++++ Materials provided ++++

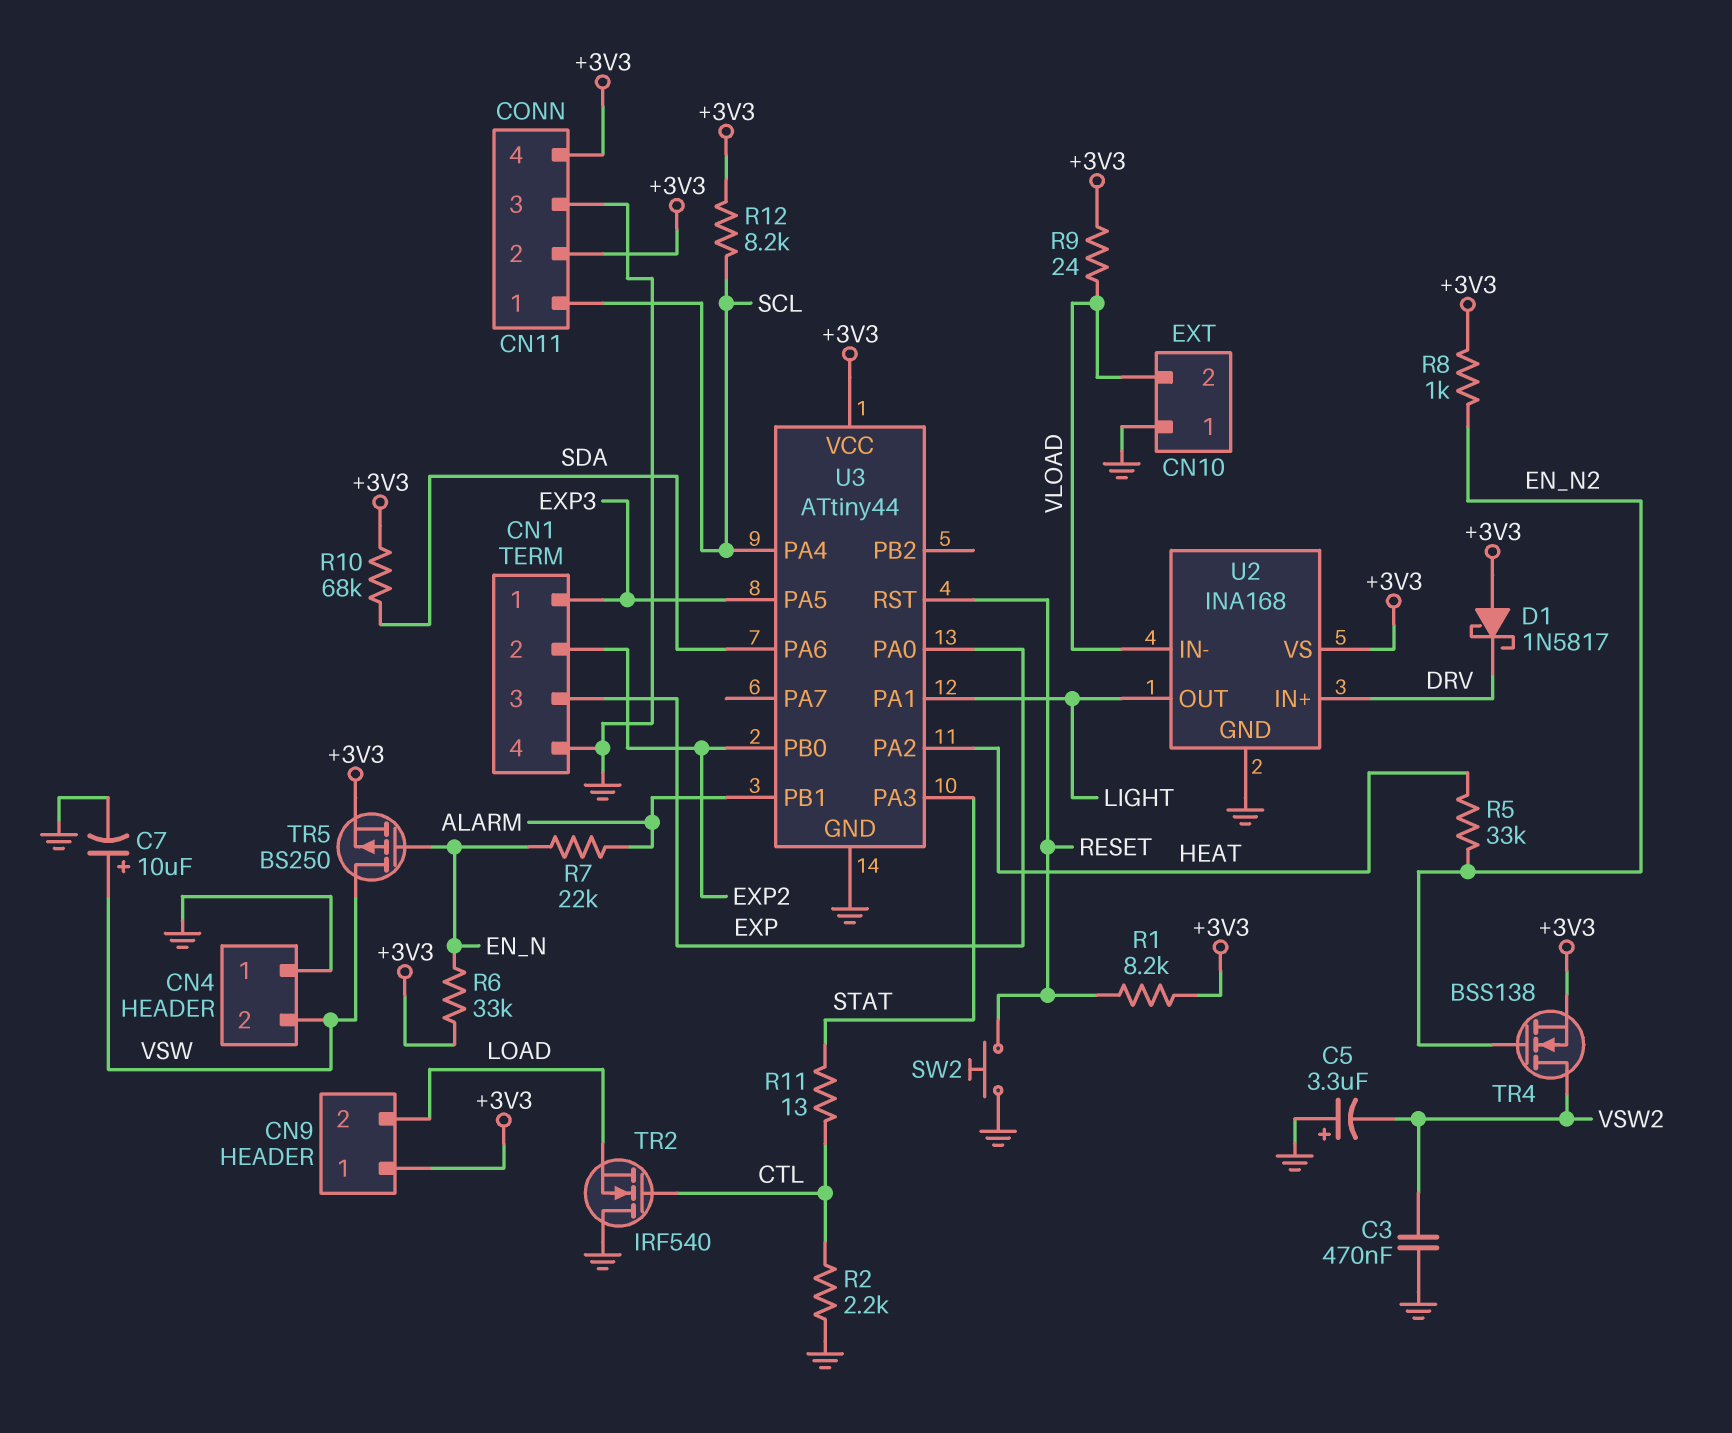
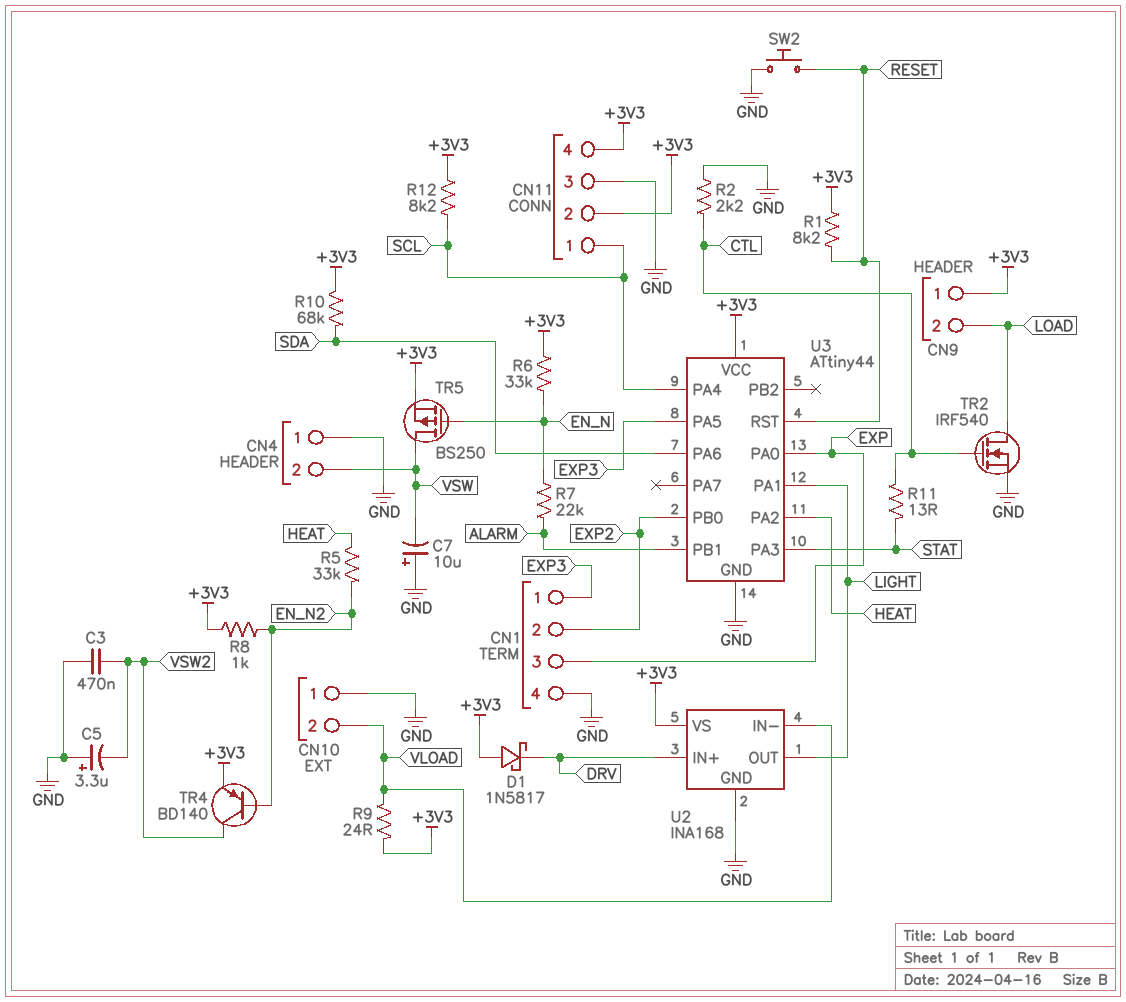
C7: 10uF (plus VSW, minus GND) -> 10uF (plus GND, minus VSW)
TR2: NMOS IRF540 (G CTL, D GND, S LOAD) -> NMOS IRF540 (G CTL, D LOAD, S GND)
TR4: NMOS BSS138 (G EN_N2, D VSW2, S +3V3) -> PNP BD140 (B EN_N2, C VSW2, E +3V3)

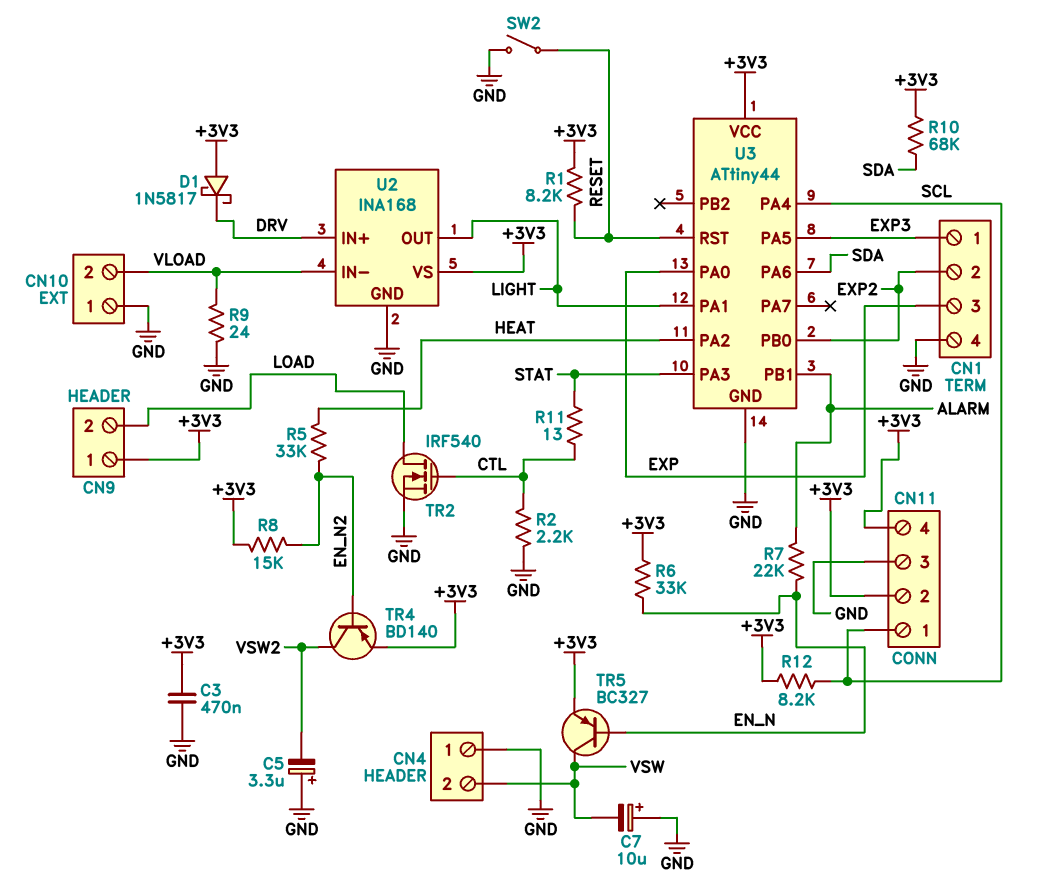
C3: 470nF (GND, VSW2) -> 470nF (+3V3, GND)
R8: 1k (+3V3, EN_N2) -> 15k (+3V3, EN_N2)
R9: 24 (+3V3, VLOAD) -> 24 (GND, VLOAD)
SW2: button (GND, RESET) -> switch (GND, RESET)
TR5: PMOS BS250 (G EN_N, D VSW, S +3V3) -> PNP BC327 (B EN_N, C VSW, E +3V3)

++++

• Exercise instructions
Across the preceding records, count the lines with the word "NMOS" in them and give that figure alone.

• Your solution
2